[Source data]
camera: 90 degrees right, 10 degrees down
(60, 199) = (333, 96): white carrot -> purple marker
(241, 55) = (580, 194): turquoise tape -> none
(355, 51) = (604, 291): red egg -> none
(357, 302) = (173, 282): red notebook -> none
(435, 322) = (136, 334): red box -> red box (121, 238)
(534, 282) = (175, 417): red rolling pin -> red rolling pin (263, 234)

◆ **Task brief**
Copy the records word for word.

◆ **Result for this task**
camera: 90 degrees right, 10 degrees down
(60, 199) = (333, 96): white carrot -> purple marker
(241, 55) = (580, 194): turquoise tape -> none
(355, 51) = (604, 291): red egg -> none
(357, 302) = (173, 282): red notebook -> none
(435, 322) = (136, 334): red box -> red box (121, 238)
(534, 282) = (175, 417): red rolling pin -> red rolling pin (263, 234)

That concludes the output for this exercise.